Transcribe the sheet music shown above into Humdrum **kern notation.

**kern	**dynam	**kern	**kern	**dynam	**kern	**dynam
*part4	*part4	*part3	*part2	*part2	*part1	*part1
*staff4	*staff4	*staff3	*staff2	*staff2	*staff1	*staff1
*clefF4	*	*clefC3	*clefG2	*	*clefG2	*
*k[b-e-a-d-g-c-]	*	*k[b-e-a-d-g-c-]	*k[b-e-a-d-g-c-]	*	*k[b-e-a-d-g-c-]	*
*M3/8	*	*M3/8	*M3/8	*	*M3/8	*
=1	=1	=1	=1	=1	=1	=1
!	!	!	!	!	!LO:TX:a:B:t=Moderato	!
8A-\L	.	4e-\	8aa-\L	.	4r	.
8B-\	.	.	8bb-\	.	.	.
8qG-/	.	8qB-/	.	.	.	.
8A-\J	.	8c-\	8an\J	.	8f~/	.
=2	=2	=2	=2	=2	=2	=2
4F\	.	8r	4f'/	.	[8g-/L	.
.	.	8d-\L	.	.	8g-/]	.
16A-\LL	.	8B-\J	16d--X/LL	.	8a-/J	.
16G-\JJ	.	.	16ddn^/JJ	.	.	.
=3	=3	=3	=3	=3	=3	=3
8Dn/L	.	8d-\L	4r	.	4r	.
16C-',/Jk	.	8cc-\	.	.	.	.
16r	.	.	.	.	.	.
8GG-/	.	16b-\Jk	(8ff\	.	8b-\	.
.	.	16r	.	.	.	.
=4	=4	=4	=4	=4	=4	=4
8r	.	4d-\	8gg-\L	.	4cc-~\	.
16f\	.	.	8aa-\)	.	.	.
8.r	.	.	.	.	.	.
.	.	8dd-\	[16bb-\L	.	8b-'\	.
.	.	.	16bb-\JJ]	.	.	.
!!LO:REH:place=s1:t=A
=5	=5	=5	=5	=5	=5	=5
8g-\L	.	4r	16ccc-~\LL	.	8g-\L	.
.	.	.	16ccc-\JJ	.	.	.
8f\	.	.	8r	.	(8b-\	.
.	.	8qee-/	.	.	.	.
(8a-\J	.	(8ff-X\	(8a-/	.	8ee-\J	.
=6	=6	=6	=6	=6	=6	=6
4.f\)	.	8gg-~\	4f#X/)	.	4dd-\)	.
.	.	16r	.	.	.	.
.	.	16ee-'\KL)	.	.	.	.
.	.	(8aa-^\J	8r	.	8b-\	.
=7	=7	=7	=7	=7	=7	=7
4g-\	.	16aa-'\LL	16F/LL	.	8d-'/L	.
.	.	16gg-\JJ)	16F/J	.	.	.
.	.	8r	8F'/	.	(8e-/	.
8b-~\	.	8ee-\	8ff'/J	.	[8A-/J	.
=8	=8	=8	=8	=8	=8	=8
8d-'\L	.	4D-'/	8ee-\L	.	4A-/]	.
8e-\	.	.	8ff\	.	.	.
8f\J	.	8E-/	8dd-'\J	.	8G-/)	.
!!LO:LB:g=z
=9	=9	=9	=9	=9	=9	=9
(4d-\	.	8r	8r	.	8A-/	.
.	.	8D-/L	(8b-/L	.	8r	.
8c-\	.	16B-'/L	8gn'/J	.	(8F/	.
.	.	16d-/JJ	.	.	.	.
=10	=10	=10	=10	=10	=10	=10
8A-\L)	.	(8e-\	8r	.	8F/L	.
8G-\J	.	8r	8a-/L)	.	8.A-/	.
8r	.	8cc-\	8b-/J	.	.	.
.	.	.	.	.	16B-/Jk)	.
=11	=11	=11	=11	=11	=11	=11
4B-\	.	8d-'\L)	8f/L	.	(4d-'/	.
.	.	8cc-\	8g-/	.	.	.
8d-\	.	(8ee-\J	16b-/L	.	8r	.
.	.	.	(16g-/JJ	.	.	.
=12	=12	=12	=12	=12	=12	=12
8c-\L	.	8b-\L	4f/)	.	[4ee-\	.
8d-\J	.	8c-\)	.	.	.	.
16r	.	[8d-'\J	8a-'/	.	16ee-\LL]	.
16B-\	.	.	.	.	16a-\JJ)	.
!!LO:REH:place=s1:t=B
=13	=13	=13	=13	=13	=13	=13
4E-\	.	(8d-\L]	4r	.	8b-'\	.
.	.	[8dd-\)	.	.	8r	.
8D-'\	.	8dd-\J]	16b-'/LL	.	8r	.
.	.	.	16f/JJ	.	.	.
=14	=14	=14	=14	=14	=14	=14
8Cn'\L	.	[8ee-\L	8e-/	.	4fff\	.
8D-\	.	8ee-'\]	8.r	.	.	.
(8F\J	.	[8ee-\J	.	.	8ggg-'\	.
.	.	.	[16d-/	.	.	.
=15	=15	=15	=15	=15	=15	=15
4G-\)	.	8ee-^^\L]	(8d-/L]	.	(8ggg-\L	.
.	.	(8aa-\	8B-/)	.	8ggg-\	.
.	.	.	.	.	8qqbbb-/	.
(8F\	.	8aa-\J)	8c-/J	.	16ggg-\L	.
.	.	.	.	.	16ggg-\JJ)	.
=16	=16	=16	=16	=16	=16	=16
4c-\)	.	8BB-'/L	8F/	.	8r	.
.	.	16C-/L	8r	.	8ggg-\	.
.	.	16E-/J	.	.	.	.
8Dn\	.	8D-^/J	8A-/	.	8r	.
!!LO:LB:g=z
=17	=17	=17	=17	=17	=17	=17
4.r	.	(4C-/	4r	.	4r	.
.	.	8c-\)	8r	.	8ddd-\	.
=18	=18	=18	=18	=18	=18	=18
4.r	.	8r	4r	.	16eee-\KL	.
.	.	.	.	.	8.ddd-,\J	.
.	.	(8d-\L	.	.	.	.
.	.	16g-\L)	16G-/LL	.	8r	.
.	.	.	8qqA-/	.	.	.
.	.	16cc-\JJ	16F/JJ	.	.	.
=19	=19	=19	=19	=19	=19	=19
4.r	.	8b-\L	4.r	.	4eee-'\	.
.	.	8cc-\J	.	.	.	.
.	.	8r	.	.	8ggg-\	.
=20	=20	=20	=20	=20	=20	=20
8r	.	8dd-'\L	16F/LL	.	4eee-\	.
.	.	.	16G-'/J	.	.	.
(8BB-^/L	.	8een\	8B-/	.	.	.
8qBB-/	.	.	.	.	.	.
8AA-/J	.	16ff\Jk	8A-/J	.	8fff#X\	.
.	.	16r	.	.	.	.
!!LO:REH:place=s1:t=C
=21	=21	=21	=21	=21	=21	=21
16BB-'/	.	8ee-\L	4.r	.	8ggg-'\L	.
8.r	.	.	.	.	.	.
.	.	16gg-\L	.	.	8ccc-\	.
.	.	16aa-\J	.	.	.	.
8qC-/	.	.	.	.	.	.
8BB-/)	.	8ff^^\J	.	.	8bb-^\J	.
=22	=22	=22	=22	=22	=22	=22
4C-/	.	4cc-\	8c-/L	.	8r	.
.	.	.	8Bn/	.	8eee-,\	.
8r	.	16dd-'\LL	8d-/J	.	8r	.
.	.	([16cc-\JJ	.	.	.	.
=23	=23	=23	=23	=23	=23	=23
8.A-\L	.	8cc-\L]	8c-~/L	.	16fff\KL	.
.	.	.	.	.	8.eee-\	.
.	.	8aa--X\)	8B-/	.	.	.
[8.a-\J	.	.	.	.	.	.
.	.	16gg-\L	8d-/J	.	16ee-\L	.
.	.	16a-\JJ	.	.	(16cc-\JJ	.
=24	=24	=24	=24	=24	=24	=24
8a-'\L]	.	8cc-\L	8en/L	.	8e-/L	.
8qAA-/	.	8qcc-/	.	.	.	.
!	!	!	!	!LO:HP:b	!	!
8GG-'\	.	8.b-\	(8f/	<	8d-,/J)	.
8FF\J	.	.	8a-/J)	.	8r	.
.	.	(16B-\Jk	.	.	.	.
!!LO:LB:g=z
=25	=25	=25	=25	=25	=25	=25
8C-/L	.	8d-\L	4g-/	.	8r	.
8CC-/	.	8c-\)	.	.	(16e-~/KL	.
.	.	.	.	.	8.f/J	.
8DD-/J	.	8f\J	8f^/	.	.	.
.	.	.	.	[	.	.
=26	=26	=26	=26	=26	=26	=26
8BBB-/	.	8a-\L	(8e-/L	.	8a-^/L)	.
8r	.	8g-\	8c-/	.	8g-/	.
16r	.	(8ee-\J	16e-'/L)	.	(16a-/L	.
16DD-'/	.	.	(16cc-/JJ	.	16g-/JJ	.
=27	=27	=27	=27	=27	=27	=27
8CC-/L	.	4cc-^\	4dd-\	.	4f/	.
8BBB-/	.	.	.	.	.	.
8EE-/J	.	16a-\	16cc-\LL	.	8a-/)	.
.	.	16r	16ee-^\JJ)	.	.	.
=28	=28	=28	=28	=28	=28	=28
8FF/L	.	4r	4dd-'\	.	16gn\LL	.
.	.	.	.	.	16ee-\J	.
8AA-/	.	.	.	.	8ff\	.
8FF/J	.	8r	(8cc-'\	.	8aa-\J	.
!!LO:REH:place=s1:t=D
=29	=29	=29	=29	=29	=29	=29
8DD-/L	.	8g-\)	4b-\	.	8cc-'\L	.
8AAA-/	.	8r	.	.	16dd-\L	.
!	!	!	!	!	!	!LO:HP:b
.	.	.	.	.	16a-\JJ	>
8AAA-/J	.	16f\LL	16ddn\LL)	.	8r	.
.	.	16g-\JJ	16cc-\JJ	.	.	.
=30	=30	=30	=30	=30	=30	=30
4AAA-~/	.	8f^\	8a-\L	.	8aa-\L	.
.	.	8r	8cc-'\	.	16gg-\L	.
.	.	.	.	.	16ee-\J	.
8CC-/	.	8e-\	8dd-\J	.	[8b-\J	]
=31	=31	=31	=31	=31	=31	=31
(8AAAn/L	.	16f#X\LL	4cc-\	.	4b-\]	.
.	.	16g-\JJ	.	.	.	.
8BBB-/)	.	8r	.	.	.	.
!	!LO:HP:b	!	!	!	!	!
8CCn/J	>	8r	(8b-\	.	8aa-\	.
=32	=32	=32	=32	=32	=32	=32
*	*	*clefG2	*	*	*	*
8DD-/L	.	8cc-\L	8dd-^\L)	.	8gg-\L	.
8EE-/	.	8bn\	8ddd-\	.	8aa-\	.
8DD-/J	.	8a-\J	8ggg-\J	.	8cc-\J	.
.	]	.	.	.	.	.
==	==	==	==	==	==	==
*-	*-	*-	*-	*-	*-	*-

##############################

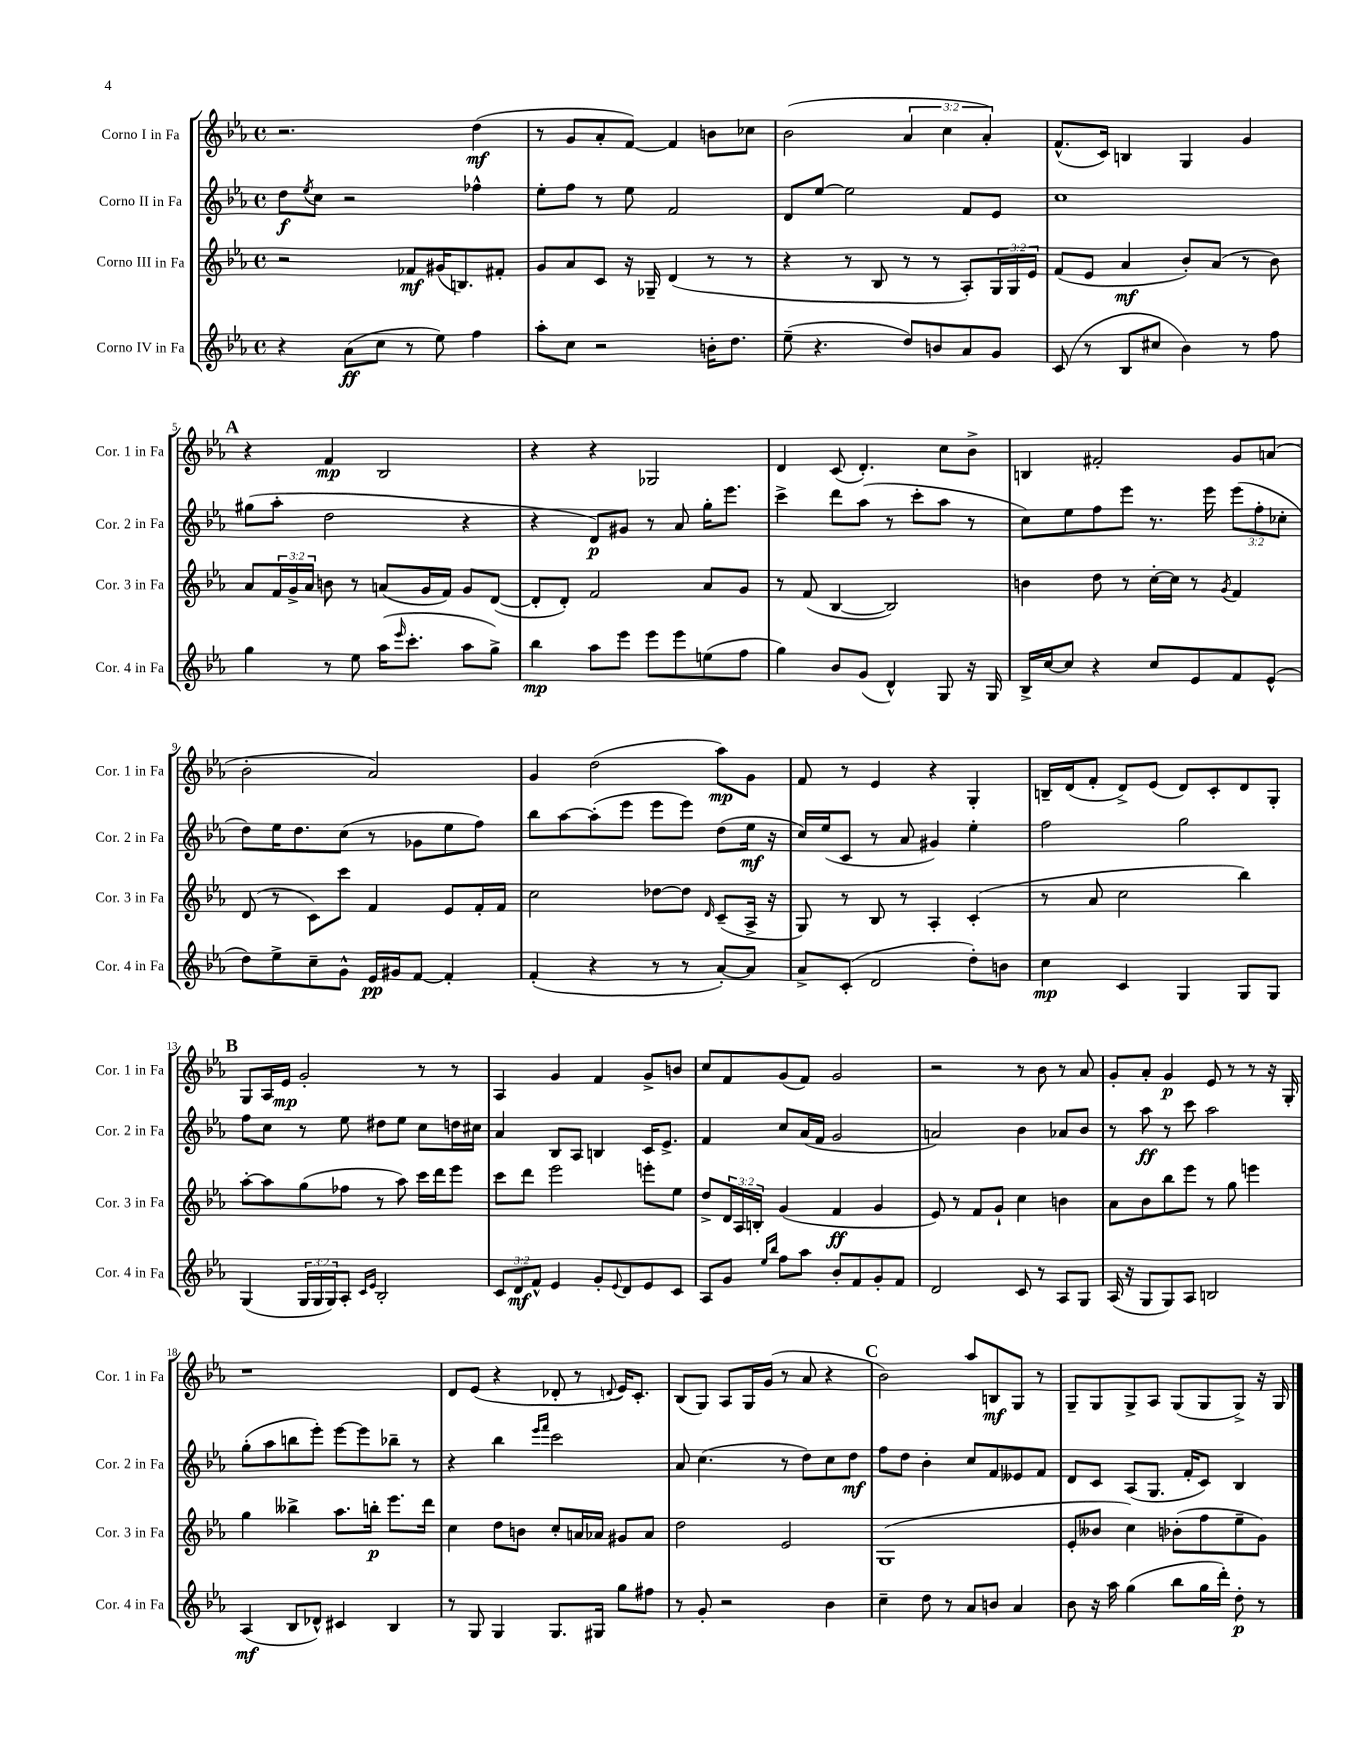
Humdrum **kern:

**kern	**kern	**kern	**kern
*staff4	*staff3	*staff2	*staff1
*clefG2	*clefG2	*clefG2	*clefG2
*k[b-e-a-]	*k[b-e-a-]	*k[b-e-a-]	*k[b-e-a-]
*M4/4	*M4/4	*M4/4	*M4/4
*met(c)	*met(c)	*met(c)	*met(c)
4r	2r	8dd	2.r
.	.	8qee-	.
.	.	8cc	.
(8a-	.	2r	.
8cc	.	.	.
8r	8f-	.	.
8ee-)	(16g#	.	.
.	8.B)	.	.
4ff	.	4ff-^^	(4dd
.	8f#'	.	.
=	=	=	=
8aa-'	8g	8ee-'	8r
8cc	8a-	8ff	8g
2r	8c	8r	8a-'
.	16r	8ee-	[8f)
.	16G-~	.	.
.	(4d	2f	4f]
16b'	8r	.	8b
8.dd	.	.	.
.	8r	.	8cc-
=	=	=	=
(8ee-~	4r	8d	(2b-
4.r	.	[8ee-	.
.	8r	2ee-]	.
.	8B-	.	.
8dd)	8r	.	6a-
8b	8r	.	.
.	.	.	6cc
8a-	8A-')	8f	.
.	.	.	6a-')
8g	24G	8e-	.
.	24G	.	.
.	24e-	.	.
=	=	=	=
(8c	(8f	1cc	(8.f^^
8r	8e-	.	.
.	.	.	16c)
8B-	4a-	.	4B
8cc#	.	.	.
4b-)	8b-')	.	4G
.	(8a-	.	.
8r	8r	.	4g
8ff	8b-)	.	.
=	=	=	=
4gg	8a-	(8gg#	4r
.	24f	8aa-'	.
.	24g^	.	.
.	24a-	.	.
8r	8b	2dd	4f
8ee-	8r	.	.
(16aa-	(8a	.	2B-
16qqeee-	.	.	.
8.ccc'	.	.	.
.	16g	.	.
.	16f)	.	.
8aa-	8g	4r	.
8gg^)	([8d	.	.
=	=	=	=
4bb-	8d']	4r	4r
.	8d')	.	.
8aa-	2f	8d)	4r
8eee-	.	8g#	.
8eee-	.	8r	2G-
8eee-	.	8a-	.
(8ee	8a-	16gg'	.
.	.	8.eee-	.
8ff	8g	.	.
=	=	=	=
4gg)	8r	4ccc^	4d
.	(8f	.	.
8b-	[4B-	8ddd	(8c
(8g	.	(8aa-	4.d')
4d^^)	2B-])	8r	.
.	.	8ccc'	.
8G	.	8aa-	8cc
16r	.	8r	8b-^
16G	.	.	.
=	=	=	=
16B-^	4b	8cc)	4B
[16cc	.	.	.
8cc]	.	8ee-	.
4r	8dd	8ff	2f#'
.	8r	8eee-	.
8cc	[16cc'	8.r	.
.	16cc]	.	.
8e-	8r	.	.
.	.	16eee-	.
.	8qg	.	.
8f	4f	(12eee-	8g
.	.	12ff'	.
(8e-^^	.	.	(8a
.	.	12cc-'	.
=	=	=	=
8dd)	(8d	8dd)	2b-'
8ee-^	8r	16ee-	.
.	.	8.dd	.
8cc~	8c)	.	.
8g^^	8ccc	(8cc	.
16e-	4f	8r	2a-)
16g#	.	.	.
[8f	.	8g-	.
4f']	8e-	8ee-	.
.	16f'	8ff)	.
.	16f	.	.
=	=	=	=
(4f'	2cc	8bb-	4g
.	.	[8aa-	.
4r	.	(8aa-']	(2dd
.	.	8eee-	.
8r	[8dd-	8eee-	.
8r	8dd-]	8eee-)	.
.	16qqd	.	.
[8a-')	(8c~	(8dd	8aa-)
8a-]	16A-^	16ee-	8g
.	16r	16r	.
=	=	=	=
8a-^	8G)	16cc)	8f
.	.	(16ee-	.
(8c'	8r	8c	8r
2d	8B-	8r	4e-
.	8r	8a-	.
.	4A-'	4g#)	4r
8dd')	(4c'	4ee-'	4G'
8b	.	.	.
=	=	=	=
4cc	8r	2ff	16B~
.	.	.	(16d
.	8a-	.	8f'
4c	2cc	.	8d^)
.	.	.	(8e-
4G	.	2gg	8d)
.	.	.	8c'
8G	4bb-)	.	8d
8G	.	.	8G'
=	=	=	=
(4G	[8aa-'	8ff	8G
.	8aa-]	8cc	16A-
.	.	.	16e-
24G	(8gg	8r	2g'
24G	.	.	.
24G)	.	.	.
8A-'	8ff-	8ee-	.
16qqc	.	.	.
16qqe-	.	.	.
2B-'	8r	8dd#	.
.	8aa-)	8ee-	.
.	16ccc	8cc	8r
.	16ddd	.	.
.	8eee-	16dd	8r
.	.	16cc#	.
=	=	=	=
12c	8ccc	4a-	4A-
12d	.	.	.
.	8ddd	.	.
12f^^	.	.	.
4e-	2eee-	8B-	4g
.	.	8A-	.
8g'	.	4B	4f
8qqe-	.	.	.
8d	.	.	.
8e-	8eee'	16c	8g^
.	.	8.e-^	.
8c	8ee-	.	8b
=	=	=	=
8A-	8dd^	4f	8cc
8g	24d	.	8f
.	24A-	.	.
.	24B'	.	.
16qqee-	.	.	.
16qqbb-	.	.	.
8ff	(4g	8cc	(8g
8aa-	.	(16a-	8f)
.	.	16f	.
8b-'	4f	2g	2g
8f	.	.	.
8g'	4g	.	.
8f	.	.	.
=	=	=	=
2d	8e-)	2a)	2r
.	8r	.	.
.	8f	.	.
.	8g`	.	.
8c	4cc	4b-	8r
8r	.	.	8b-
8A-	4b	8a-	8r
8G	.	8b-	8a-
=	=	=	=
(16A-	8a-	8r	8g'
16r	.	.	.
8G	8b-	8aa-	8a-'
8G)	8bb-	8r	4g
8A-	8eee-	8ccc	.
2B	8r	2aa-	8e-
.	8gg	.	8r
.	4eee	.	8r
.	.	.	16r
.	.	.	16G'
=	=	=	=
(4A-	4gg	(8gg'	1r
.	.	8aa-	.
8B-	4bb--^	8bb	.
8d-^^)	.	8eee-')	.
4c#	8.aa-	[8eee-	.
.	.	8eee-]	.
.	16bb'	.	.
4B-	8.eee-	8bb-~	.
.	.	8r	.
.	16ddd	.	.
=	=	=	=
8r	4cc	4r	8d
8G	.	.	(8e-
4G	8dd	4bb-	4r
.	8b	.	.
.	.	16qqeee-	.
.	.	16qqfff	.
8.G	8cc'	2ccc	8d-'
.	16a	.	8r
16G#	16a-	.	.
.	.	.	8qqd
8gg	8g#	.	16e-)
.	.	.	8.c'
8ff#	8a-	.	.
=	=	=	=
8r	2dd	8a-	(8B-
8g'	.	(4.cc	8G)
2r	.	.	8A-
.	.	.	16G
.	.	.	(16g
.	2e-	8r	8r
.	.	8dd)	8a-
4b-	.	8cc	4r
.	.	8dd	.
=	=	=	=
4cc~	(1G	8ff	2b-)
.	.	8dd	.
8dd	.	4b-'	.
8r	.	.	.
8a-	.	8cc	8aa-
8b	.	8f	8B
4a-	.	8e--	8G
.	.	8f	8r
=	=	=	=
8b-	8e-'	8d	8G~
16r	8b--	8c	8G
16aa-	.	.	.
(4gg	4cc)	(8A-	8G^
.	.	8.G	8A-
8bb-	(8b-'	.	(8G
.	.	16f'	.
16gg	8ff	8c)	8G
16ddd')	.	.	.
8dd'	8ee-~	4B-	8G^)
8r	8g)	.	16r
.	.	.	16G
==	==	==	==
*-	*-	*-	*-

##############################

▶ **Written instruction**
Which rows above contain the string "kern", with case counting? Pick out each of them and copy it in full.

▶ **Solution to the problem**
Transcribe the sheet music shown above into Humdrum **kern notation.
**kern	**dynam	**kern	**kern	**dynam	**kern	**dynam
Humdrum **kern:
**kern	**kern	**kern	**kern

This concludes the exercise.